**WHAT THE TASK REQUIRES**
Repeat exactly the lines below that lie between the line with "(459, 521) = (810, 445): yellow" and the line with "(648, 432) = (941, 282): none -> yellow pear", counting both of those lines as part of the answer.

**SOURCE DATA**
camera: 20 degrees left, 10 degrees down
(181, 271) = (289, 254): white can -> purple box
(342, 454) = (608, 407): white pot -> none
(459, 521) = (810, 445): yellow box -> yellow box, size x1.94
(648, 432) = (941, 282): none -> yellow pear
---
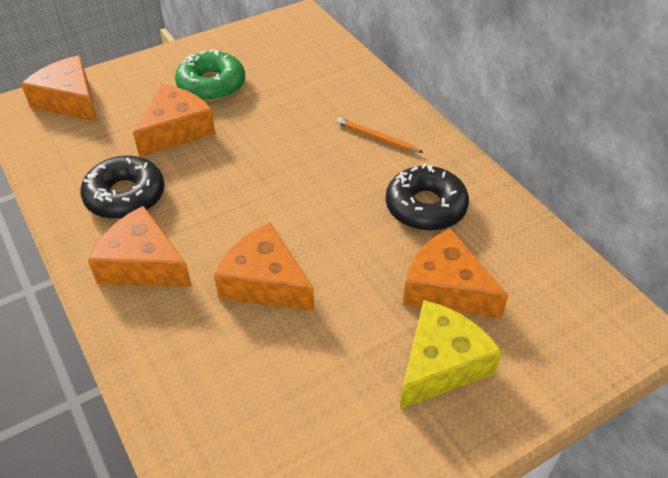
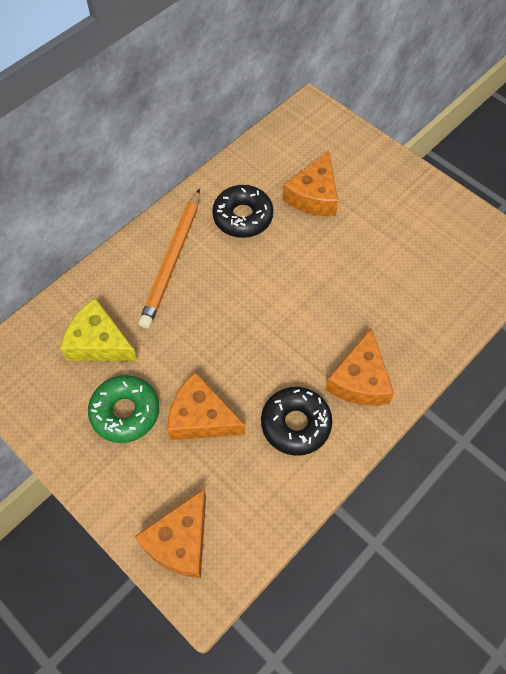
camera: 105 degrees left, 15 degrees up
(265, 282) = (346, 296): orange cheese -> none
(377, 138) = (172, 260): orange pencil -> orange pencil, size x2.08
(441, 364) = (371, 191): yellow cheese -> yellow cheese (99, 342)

**RESULT**
(459, 521) = (810, 445): yellow box -> yellow box, size x1.94
(648, 432) = (941, 282): none -> yellow pear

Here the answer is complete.